[PROVIDED DATA — start]

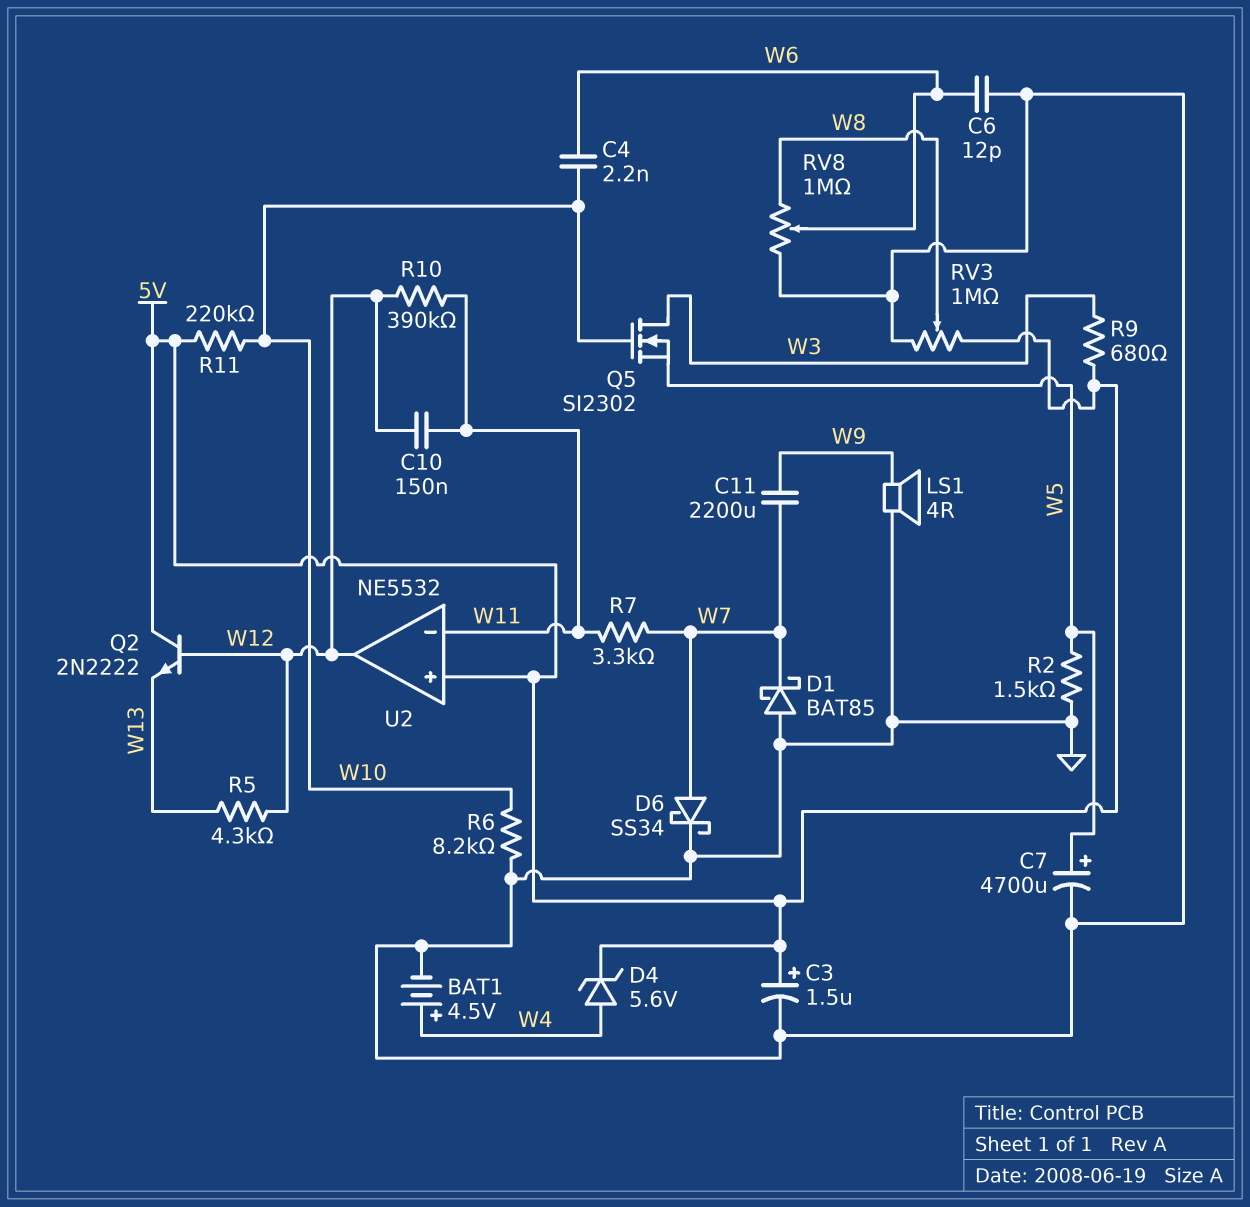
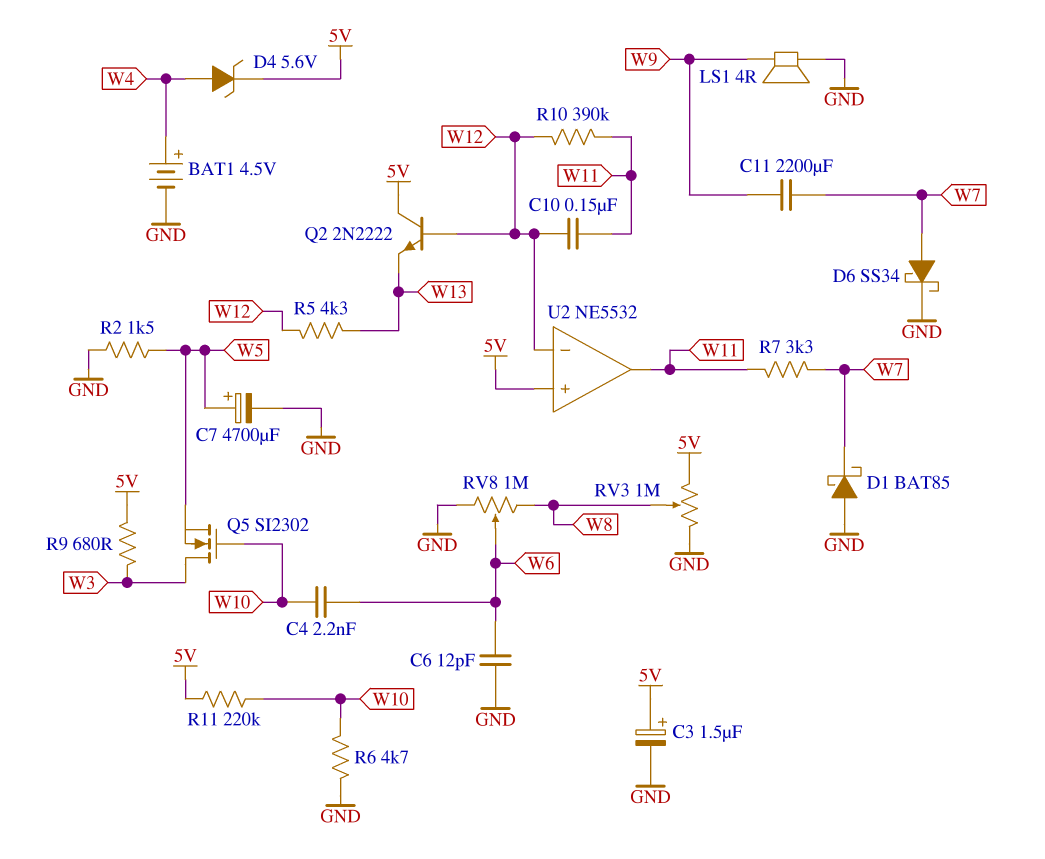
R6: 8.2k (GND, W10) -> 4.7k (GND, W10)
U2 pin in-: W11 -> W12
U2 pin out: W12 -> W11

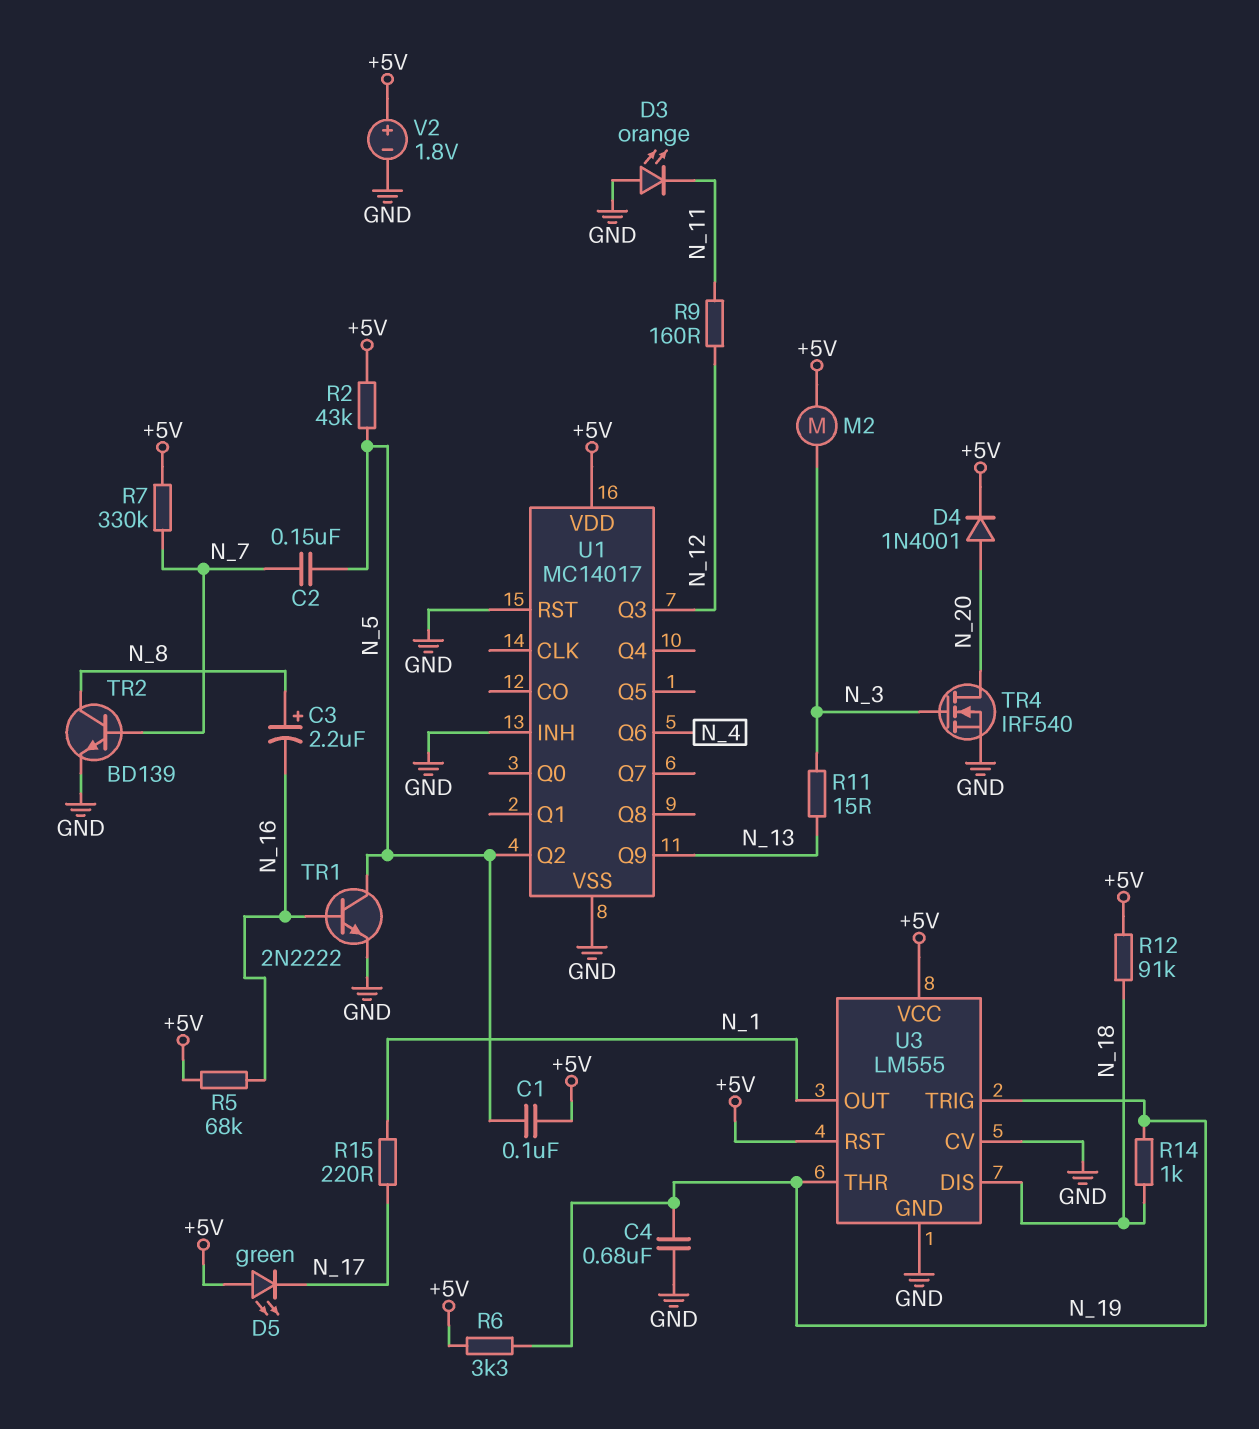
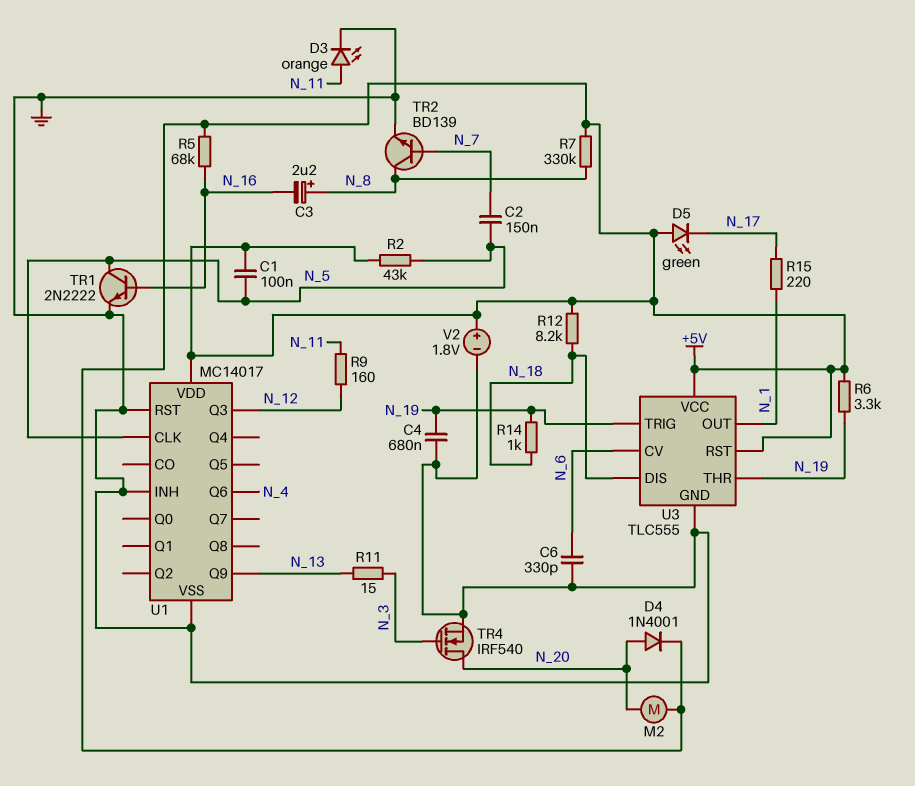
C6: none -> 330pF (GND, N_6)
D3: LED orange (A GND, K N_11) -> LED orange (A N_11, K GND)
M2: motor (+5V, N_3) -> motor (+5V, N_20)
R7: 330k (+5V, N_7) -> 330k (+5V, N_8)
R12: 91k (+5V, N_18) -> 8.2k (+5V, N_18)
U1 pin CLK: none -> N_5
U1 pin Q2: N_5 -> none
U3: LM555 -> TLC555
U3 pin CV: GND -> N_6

[PROVIDED DATA — finish]
[PROVIDED DATA — start]

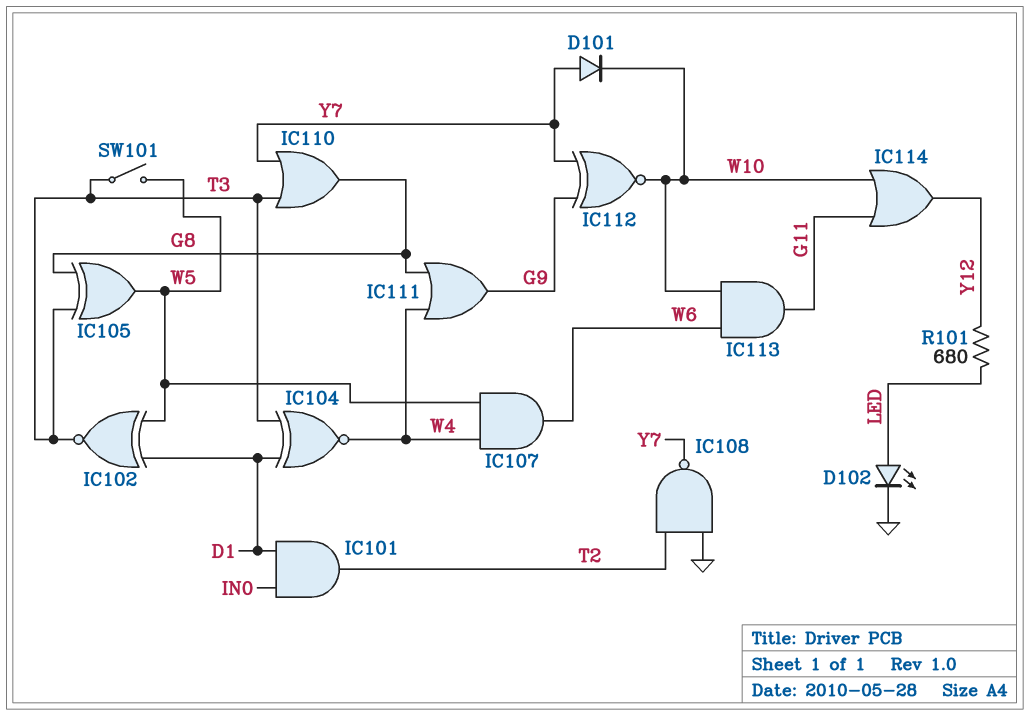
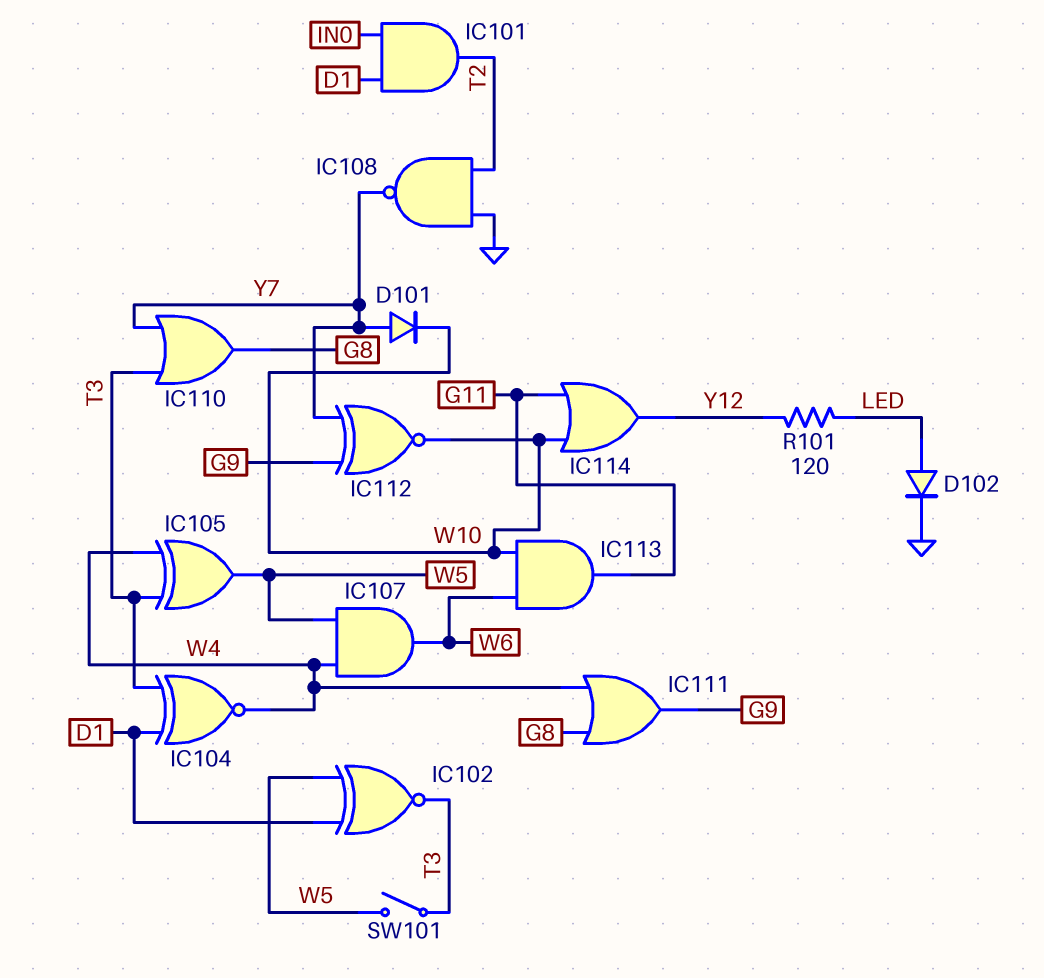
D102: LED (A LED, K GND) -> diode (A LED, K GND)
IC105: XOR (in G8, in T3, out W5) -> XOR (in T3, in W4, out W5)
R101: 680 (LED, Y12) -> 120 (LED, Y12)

[PROVIDED DATA — finish]
[PROVIDED DATA — start]

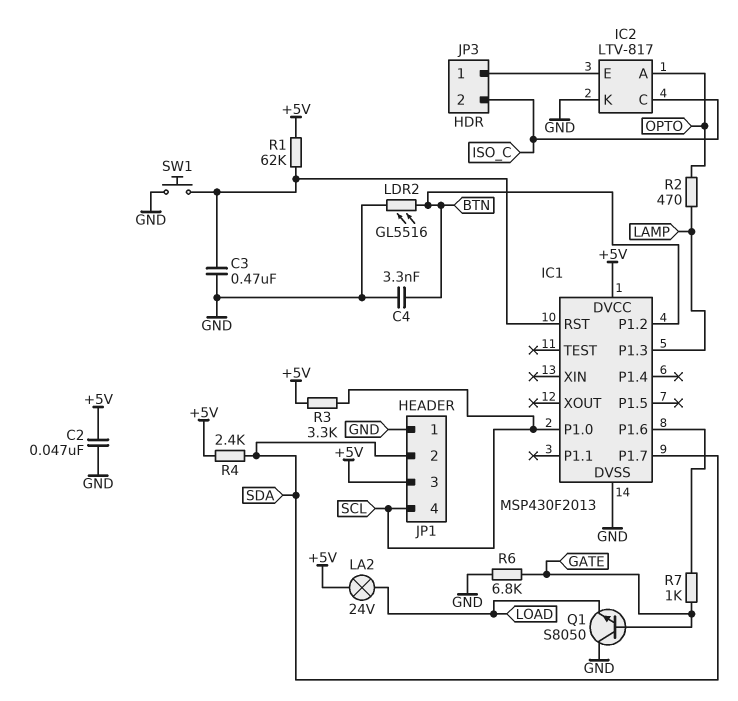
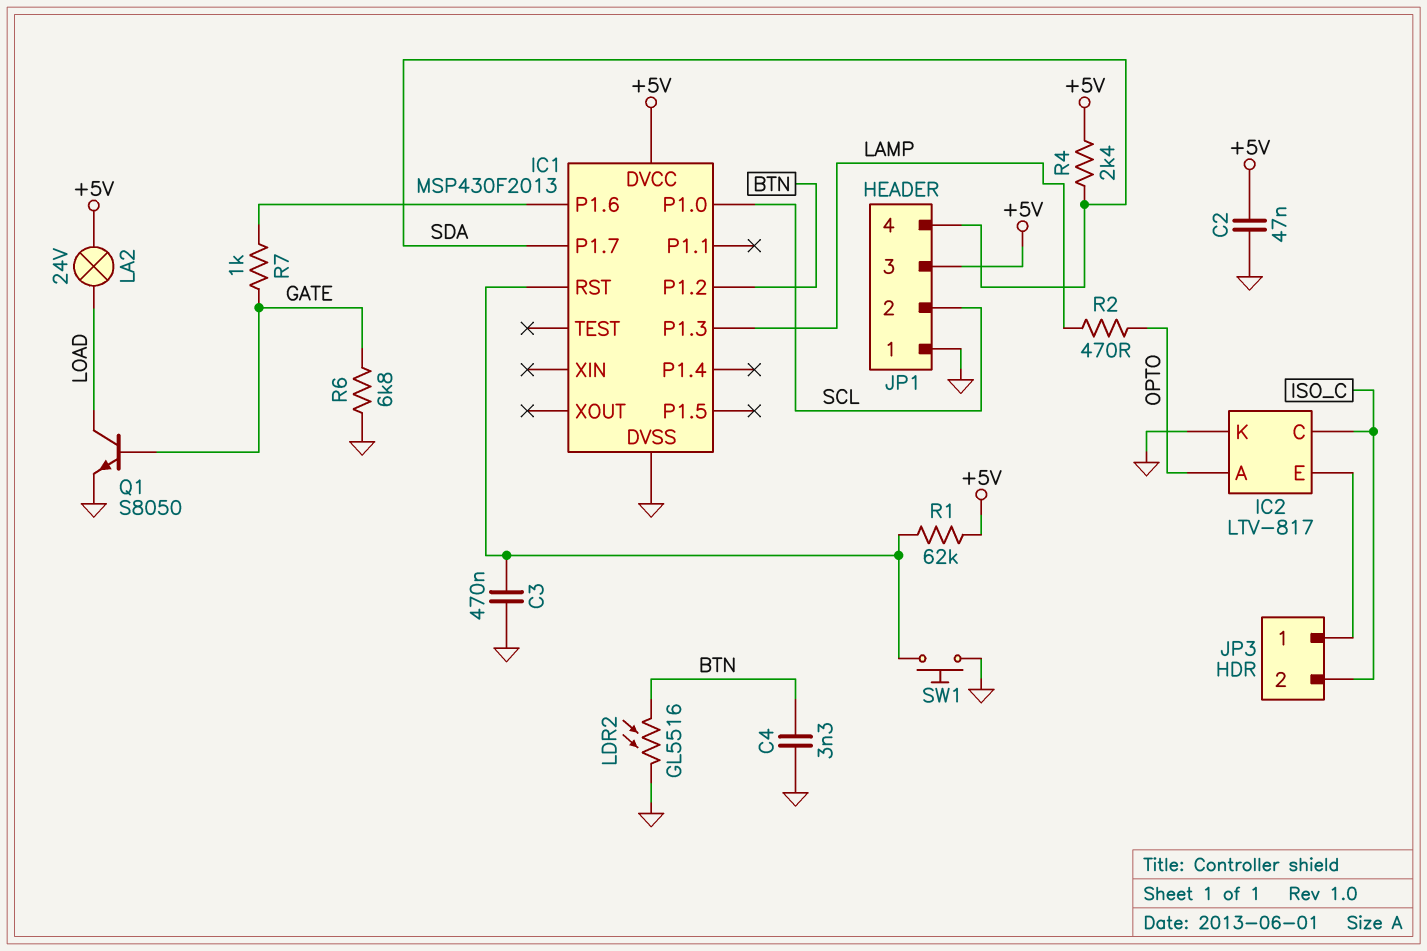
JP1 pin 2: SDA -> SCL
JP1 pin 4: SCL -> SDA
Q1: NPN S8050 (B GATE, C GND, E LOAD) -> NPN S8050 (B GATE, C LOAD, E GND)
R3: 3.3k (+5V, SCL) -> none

[PROVIDED DATA — finish]

YOUR OBJECTIVE: Working from the material above, restate word for word the lines between the line with "U1 pin CLK: none -> N_5" and the line with "U3 pin CV: GND -> N_6", both included, and only those.

YOUR SOLUTION:
U1 pin CLK: none -> N_5
U1 pin Q2: N_5 -> none
U3: LM555 -> TLC555
U3 pin CV: GND -> N_6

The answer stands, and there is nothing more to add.